Set down exactly, from the records below, the line with "(85, 309) = (178, 181): blue" through the line with "(399, 459) = (332, 464): orange", and nothing else.
Start of Given data
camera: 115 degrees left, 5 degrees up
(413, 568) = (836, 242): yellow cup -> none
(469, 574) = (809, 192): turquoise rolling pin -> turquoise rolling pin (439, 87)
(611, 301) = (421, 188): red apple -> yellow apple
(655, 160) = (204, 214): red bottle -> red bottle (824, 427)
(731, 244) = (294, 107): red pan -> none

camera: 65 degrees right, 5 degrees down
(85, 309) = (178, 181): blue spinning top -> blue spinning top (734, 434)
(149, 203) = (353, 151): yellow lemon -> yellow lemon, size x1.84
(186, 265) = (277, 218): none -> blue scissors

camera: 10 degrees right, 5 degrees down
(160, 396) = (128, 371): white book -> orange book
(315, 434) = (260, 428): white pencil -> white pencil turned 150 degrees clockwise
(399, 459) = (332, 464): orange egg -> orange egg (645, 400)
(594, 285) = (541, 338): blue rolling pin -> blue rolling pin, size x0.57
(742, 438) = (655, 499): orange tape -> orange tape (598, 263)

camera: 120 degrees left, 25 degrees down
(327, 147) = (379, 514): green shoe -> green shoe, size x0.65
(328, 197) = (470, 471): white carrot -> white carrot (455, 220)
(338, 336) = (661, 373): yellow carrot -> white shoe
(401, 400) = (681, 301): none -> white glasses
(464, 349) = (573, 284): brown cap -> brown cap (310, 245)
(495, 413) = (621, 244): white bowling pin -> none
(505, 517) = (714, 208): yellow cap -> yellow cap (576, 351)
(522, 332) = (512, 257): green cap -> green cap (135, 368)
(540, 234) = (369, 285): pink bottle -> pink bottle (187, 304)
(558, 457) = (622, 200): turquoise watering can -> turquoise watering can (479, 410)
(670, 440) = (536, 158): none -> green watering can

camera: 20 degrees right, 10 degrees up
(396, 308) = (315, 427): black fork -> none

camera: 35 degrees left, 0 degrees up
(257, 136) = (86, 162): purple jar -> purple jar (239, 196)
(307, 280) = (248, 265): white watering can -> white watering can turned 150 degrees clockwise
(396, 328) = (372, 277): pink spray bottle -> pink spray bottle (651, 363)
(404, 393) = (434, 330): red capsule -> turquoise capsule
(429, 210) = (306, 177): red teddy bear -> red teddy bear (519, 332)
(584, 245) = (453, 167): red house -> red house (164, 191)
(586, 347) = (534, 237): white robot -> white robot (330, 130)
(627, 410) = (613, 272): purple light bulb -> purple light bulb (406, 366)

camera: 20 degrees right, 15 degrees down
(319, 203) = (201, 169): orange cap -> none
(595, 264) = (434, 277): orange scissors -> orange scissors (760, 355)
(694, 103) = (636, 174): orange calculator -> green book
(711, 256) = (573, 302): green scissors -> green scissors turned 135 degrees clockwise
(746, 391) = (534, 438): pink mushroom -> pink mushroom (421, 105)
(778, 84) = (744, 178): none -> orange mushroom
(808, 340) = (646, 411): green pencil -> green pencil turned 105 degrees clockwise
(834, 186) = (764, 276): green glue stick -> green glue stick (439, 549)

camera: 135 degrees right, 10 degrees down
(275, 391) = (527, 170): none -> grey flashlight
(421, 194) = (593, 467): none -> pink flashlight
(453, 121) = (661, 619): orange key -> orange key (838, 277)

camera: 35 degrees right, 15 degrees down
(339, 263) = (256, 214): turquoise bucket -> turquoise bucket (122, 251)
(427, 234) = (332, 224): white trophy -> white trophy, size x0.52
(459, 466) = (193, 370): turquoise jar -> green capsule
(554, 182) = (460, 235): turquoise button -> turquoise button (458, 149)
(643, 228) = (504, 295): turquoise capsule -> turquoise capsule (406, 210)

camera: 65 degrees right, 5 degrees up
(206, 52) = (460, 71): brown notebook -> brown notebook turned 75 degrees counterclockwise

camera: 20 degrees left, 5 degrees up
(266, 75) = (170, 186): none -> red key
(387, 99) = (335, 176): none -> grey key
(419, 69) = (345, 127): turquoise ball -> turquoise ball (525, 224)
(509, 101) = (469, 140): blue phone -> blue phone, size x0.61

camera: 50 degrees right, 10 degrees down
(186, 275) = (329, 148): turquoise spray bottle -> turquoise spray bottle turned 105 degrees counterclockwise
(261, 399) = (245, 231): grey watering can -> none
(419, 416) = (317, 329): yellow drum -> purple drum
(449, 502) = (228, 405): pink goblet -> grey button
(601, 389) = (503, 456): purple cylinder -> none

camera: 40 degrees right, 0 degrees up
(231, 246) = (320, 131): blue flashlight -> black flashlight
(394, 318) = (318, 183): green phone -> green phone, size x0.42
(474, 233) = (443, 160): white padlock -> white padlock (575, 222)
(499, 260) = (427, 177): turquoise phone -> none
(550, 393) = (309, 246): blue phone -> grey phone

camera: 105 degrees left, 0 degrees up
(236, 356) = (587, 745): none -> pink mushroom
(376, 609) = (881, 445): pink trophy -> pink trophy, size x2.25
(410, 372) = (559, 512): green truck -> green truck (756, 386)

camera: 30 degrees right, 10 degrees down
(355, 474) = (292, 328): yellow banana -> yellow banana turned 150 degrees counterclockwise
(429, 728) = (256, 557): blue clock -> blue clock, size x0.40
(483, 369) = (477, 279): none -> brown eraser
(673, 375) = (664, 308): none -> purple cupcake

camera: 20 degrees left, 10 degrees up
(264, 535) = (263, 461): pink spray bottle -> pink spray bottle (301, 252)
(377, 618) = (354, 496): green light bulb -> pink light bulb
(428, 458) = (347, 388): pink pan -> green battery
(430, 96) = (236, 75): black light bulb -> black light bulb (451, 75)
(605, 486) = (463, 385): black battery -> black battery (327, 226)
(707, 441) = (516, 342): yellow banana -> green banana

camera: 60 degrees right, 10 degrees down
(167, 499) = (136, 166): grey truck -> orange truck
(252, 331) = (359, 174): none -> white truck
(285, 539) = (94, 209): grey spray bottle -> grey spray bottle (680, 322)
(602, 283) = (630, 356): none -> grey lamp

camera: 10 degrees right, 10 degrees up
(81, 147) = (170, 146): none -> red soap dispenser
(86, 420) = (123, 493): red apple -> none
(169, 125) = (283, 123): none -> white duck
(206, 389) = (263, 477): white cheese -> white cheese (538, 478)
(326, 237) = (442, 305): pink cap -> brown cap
End of Given data
◆ **Result for this task**:
(85, 309) = (178, 181): blue spinning top -> blue spinning top (734, 434)
(149, 203) = (353, 151): yellow lemon -> yellow lemon, size x1.84
(186, 265) = (277, 218): none -> blue scissors

camera: 10 degrees right, 5 degrees down
(160, 396) = (128, 371): white book -> orange book
(315, 434) = (260, 428): white pencil -> white pencil turned 150 degrees clockwise
(399, 459) = (332, 464): orange egg -> orange egg (645, 400)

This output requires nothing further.